| INFORMATION SHOWN |
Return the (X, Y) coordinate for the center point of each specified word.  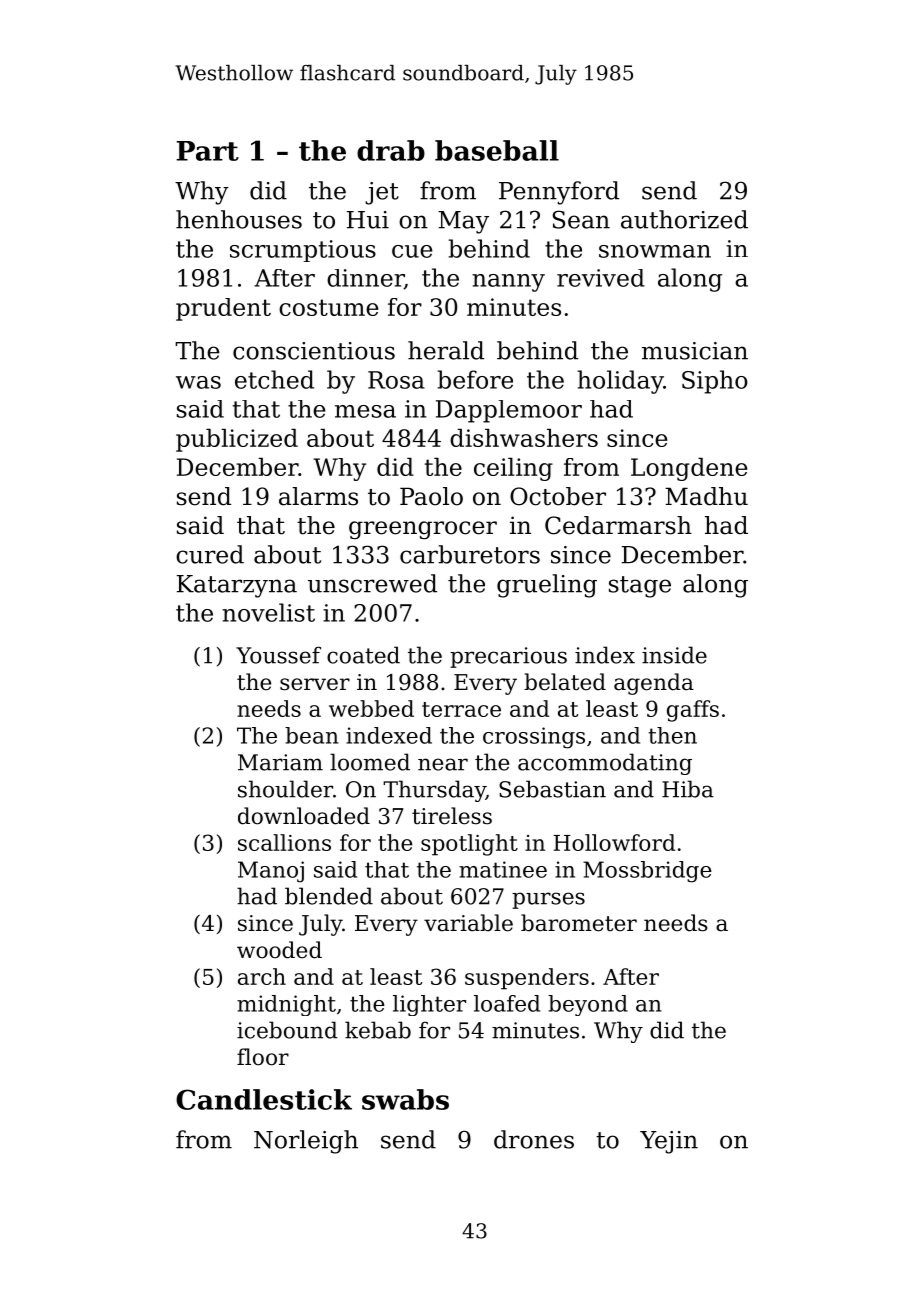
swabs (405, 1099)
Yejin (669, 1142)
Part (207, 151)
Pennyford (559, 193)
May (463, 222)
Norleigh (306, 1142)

...

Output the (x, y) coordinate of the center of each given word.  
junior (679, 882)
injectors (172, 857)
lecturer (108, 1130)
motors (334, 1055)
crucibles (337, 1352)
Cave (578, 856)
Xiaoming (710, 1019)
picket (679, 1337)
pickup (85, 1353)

| SHORT EXERCISE |
Can you transcribe the data above word for word, starting at the line that contains "Output the (x, y)" and stopping after the line that contains "pickup (85, 1353)"?

| WRITTEN RESPONSE |
Output the (x, y) coordinate of the center of each given word.  
junior (679, 882)
injectors (172, 857)
lecturer (108, 1130)
motors (334, 1055)
crucibles (337, 1352)
Cave (578, 856)
Xiaoming (710, 1019)
picket (679, 1337)
pickup (85, 1353)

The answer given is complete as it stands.